Problem to work on — Count the lines in the items that contain the word "kern", with case mattering, and give only the number.

_____

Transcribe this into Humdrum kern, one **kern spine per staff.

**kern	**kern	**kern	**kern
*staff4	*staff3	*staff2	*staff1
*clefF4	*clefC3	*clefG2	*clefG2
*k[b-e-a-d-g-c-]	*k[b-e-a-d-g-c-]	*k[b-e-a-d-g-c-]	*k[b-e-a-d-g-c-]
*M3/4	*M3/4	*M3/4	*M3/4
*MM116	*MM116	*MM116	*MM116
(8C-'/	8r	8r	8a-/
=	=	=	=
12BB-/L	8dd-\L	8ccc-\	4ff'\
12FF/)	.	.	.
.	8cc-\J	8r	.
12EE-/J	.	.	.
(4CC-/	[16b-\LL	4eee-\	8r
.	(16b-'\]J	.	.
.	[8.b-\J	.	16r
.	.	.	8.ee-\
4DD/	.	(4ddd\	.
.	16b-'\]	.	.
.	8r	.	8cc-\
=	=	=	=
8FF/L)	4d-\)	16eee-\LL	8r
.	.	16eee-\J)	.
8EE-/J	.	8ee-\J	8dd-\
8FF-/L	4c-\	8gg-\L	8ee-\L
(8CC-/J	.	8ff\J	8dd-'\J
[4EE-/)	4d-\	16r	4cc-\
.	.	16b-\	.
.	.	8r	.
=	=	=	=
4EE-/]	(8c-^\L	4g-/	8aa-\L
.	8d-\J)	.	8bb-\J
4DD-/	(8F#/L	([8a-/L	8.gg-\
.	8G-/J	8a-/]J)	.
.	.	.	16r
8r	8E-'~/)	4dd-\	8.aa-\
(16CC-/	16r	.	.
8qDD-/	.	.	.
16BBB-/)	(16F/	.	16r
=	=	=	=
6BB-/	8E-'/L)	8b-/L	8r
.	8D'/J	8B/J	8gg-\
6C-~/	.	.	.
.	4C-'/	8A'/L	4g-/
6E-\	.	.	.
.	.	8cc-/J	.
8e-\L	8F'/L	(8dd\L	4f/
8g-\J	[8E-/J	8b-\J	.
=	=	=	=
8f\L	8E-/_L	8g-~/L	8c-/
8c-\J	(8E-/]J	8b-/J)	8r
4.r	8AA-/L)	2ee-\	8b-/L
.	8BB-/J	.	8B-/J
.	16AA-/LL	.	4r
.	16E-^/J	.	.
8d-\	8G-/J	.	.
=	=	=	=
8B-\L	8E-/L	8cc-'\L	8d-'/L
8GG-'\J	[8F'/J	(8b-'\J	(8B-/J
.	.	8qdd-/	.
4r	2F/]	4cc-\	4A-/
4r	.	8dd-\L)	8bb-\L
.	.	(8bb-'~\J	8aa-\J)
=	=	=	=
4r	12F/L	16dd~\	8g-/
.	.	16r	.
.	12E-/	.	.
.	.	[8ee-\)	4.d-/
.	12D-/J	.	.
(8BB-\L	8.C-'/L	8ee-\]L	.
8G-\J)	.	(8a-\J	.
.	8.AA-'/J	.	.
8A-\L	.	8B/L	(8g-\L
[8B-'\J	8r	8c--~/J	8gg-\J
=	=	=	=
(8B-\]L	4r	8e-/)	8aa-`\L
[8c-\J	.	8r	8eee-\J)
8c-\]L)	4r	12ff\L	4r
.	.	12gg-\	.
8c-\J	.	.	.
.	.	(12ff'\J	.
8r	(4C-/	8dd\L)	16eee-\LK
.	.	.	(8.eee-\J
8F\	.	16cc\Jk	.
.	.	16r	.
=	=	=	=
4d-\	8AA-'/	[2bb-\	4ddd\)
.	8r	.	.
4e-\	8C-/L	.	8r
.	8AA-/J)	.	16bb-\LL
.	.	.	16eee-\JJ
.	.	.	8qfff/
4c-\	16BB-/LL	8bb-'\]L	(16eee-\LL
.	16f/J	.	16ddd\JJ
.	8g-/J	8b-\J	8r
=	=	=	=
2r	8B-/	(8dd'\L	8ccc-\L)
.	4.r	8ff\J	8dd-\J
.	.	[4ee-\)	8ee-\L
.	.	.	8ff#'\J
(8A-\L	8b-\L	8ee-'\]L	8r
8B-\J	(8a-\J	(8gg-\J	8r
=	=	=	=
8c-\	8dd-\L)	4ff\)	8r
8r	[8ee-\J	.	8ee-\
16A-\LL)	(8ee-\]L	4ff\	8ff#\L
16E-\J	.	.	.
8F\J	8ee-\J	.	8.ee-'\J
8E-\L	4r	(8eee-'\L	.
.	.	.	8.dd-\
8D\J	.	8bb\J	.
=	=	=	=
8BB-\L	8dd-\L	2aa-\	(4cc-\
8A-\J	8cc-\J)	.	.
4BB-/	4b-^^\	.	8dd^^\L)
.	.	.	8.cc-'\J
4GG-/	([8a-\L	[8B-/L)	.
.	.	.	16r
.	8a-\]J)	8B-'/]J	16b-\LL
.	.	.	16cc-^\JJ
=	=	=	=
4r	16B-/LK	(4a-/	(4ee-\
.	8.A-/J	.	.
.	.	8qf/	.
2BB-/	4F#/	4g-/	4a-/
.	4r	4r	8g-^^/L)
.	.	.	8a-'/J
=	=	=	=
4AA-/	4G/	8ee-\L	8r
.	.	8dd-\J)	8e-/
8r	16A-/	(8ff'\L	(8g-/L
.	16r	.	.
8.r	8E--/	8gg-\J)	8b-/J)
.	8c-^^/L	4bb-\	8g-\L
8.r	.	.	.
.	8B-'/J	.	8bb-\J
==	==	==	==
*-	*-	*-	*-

_____

Answer to the task — 2